▶ INFORMATION
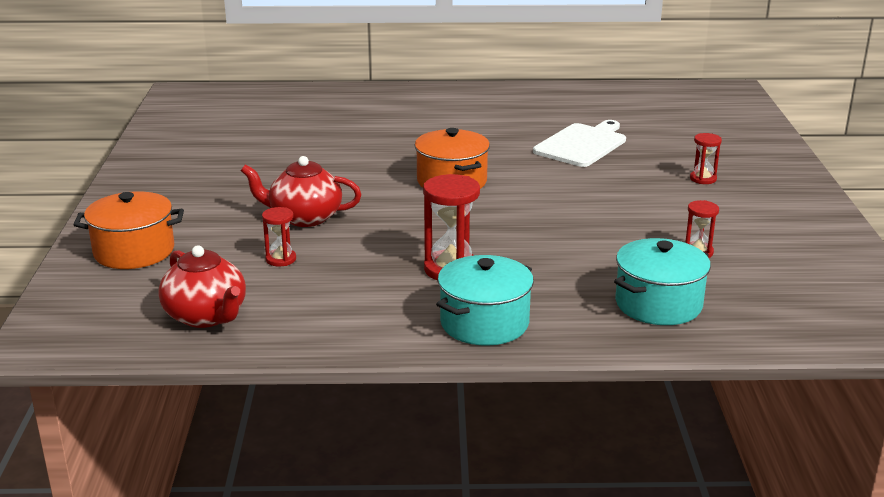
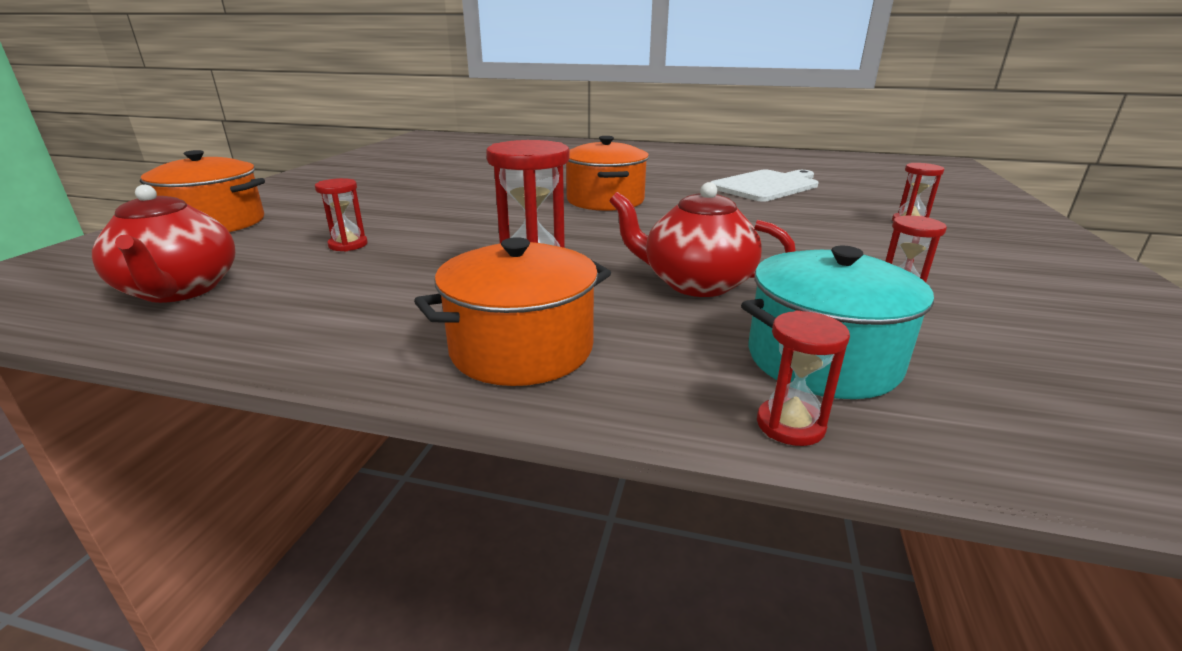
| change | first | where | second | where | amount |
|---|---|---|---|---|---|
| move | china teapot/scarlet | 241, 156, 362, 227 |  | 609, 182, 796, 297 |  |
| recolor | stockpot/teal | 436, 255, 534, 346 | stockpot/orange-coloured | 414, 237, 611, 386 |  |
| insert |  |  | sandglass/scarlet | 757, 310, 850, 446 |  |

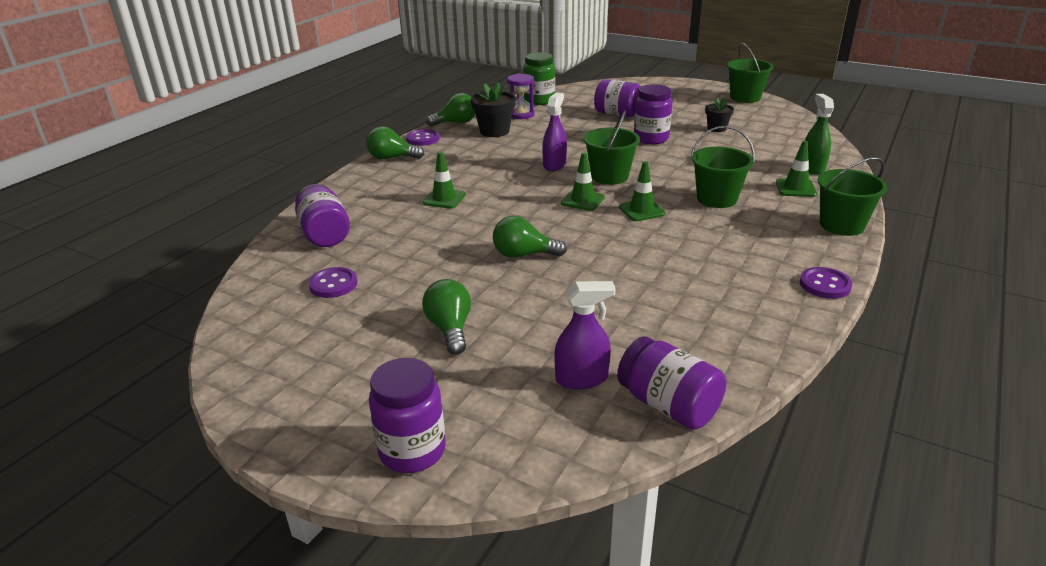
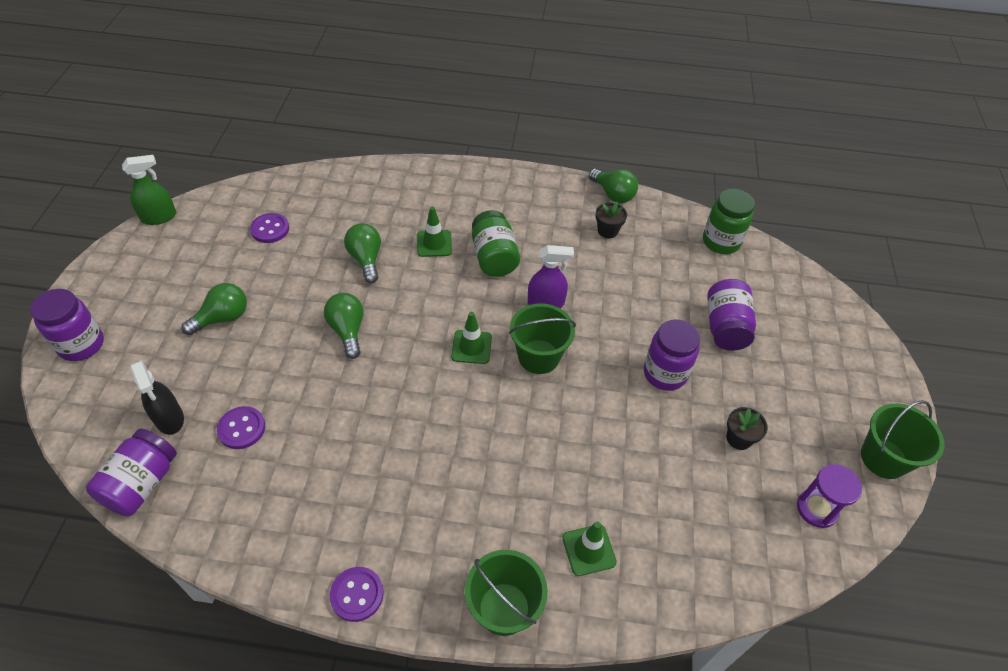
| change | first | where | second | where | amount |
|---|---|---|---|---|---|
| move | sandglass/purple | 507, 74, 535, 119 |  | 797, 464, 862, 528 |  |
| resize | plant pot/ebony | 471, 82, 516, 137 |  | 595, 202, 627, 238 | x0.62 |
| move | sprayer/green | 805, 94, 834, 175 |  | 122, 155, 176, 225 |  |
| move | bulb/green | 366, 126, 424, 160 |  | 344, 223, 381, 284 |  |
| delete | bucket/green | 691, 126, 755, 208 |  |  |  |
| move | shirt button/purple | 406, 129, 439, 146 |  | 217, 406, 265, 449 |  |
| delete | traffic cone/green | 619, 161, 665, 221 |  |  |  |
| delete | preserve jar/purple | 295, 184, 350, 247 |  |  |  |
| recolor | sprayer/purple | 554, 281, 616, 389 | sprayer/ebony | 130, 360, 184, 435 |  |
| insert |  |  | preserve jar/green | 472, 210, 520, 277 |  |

--

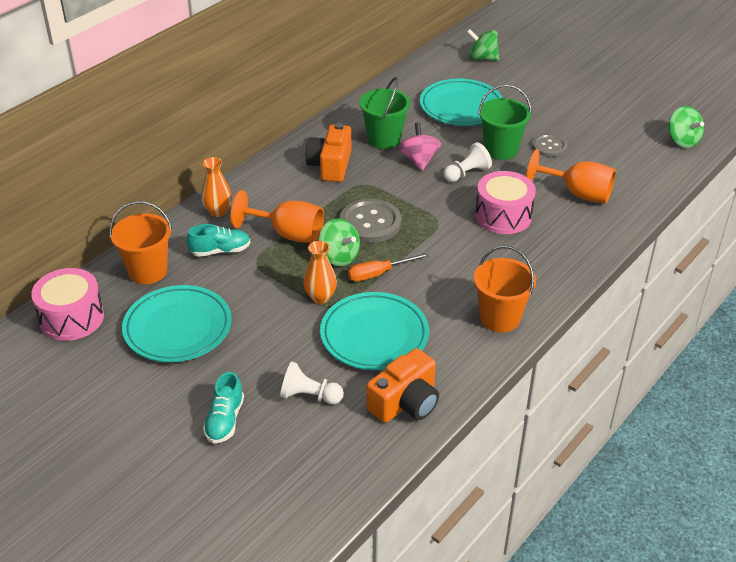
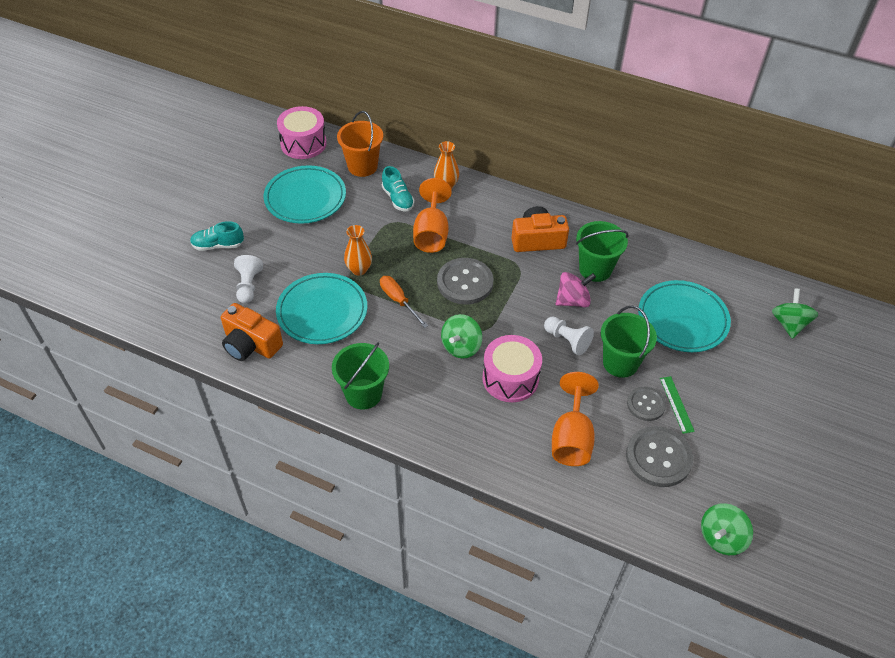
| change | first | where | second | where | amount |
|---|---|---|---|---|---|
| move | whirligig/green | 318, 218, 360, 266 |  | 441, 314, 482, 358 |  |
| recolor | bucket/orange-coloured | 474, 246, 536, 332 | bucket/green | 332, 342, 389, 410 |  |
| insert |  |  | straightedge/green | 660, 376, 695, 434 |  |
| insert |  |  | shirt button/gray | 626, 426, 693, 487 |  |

▶ ACTION ITEM
Copy word for word the stretch of entries above from the line that has "move | china" through the line that has "recolor | stockpot/teal", both ends included, and nothing outside it.

▶ TASK SOLUTION
| move | china teapot/scarlet | 241, 156, 362, 227 |  | 609, 182, 796, 297 |  |
| recolor | stockpot/teal | 436, 255, 534, 346 | stockpot/orange-coloured | 414, 237, 611, 386 |  |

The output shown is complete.